* _Aim of the exercise_
Repeat the rows below word for word, starting with the line containing "This screenshot has height=540, width=960. I want" and continuing up to and including the line containing "In order to click on vacant area".

- - - - - - -

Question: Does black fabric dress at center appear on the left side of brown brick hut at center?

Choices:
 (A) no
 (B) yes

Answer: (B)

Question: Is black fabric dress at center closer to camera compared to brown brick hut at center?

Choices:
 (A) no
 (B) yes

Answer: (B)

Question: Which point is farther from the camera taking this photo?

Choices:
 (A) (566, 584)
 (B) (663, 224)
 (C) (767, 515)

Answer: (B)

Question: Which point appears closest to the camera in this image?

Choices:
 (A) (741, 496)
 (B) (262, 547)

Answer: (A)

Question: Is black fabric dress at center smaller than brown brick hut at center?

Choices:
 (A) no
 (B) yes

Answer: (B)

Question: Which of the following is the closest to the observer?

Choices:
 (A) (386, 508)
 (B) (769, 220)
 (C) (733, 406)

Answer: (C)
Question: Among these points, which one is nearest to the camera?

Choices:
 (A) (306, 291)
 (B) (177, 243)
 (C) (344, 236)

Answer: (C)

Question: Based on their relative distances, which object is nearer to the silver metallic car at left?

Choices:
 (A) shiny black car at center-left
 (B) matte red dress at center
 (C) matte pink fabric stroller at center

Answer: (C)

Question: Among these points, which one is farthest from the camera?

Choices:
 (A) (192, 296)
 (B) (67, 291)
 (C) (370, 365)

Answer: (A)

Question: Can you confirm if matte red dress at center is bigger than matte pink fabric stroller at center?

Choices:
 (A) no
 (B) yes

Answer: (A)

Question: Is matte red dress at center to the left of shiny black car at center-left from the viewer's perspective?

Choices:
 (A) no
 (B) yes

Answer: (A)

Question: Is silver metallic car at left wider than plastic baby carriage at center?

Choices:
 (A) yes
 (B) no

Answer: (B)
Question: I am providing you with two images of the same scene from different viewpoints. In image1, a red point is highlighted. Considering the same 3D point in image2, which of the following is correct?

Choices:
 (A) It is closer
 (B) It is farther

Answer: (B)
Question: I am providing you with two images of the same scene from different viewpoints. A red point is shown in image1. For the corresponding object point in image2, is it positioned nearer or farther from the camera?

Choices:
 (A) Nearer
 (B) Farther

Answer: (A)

- - - - - - -

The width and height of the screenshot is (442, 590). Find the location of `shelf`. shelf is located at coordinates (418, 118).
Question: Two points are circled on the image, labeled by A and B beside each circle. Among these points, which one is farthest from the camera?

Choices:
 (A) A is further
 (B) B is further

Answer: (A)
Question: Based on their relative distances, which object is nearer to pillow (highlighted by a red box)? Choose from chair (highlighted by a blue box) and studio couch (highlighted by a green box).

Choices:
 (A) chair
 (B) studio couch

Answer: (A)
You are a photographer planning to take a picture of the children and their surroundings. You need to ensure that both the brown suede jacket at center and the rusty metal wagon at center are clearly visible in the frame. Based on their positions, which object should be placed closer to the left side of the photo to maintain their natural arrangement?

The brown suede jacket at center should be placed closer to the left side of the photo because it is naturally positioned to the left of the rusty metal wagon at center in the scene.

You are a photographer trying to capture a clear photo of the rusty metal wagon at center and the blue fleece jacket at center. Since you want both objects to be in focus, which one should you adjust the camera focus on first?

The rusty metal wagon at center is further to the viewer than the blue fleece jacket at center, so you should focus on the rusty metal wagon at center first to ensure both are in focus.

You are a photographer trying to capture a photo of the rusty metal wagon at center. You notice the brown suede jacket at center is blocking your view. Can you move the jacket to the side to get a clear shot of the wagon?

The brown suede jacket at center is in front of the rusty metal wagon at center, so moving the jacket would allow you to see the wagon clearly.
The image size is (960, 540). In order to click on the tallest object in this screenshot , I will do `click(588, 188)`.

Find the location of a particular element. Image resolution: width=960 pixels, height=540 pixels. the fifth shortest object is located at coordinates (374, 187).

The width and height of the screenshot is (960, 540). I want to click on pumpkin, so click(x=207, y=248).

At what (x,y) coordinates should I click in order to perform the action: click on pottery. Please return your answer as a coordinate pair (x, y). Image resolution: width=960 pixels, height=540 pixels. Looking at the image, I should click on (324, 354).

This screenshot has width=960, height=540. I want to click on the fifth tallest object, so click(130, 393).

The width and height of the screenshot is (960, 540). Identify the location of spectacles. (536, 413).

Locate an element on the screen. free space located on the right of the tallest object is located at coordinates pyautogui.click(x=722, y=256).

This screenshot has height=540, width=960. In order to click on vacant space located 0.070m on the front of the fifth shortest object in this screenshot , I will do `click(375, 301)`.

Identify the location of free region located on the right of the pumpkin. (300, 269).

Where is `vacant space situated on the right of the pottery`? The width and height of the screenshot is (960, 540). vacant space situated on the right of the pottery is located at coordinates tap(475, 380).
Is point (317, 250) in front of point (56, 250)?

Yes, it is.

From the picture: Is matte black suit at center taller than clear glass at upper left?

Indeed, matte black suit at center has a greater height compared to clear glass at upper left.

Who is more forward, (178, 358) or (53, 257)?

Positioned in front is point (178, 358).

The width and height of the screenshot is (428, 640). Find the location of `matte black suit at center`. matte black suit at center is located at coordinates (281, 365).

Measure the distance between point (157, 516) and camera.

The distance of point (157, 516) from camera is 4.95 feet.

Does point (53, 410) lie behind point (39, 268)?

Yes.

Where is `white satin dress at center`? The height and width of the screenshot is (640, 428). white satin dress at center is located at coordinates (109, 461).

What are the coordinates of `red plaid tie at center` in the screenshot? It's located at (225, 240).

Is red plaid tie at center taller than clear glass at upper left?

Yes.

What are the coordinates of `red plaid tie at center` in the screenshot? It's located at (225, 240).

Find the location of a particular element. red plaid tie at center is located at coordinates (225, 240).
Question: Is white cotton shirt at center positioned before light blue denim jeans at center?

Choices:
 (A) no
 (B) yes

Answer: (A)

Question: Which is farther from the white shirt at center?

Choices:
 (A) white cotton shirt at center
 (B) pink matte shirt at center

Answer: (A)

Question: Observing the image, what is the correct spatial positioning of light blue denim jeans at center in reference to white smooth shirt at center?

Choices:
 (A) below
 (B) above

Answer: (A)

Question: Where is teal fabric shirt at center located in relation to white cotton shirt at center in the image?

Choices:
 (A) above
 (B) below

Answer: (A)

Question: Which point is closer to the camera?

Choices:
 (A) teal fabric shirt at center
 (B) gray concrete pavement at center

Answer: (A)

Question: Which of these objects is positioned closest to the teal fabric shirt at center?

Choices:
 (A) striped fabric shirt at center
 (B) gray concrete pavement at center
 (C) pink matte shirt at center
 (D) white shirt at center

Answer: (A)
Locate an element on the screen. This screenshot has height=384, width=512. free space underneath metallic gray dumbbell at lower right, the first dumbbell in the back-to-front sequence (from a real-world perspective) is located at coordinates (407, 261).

- - - - - - -

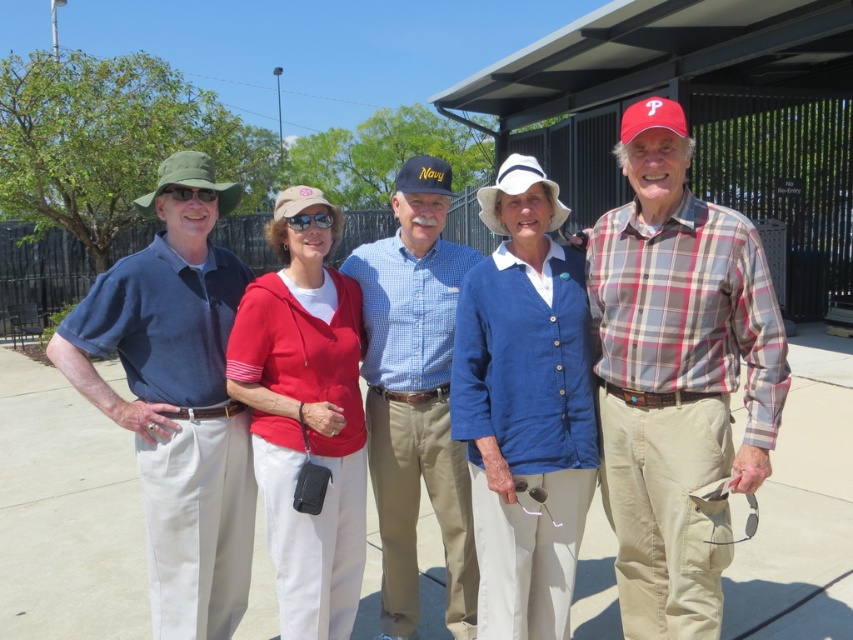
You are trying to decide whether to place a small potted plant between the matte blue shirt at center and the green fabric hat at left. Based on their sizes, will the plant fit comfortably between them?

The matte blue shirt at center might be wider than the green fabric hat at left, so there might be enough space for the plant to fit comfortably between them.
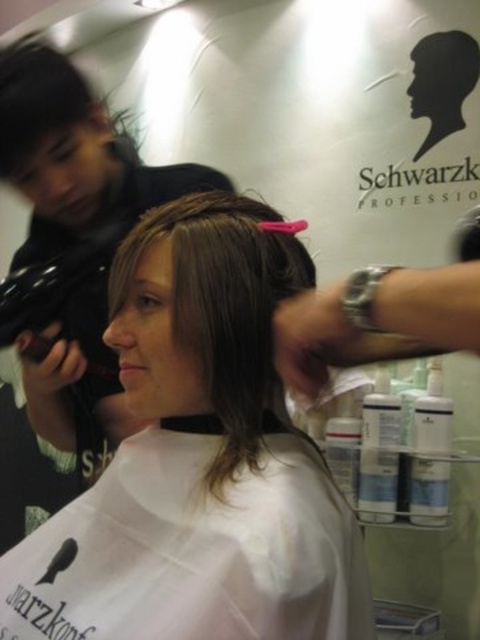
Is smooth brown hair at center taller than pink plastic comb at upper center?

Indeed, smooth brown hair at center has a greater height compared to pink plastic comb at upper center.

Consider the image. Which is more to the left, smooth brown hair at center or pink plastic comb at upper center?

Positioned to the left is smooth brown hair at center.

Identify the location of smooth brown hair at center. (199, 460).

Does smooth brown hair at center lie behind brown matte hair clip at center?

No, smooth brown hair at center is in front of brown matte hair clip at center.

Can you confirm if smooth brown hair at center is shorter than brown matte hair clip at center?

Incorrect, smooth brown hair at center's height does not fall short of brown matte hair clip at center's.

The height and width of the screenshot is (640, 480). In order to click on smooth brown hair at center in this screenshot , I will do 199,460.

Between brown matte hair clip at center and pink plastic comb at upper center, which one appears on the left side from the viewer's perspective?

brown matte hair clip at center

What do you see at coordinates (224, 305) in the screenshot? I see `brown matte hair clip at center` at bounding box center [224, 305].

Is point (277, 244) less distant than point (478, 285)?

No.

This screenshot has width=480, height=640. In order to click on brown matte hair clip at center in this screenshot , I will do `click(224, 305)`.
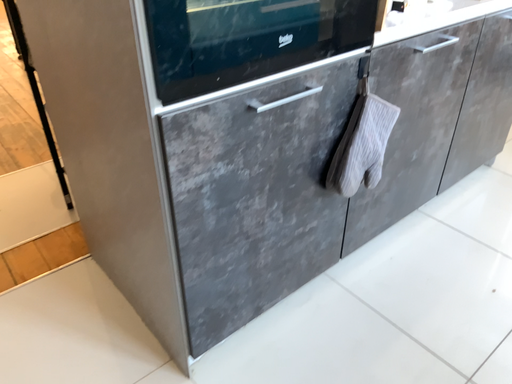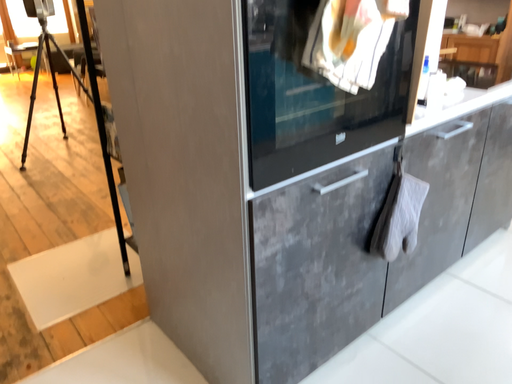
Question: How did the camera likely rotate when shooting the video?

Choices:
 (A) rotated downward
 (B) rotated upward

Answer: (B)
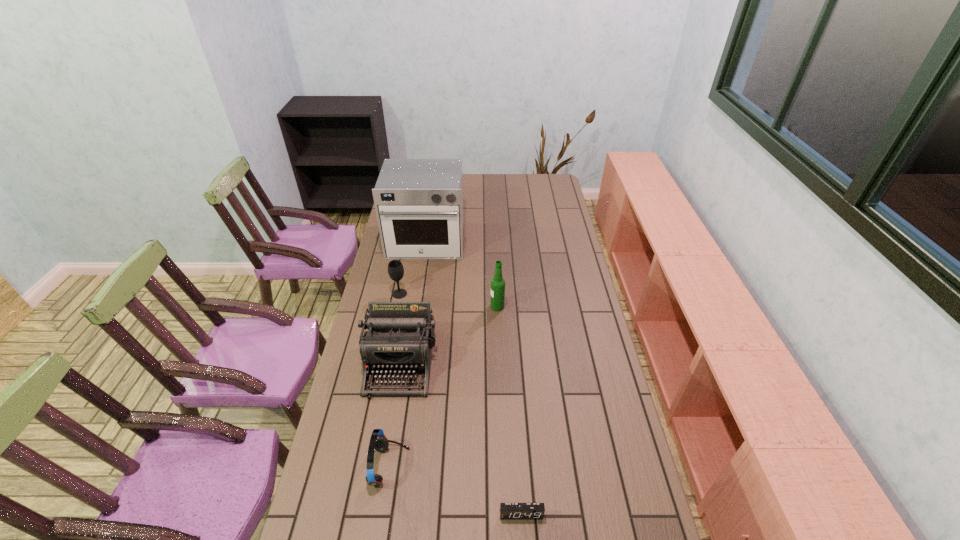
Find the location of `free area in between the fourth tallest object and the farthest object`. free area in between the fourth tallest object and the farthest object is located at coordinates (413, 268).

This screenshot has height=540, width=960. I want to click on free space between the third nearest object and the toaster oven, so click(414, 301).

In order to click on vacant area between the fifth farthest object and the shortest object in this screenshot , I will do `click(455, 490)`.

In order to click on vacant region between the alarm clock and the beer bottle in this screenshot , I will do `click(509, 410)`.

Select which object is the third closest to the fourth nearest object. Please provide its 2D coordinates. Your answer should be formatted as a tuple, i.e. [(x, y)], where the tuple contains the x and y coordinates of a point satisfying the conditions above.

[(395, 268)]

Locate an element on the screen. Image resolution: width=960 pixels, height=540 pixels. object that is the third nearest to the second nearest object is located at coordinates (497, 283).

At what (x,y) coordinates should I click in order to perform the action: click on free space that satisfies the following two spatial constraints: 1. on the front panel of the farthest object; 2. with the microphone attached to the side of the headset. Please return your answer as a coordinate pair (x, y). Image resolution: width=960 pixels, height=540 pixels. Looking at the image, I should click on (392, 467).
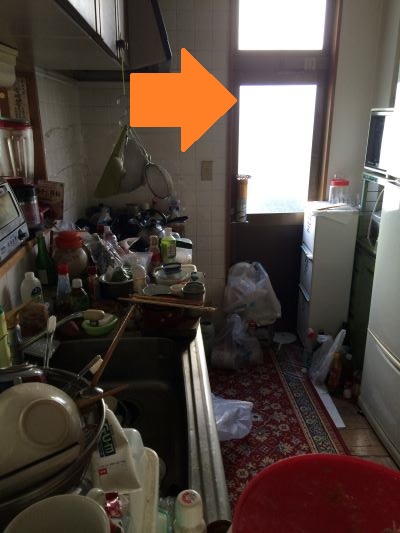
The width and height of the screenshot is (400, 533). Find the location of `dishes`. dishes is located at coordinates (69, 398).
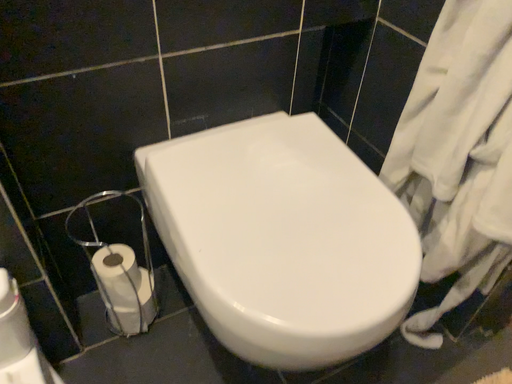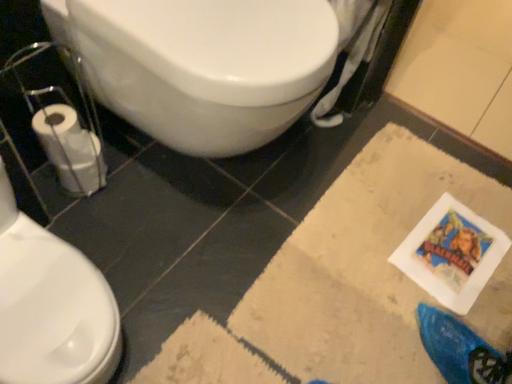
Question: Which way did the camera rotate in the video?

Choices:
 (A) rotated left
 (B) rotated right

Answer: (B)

- - - - - - -

* _Solution to the exercise_
This screenshot has height=540, width=960. I want to click on free space between the third nearest object and the toaster oven, so click(414, 301).

In order to click on vacant area between the fifth farthest object and the shortest object in this screenshot , I will do `click(455, 490)`.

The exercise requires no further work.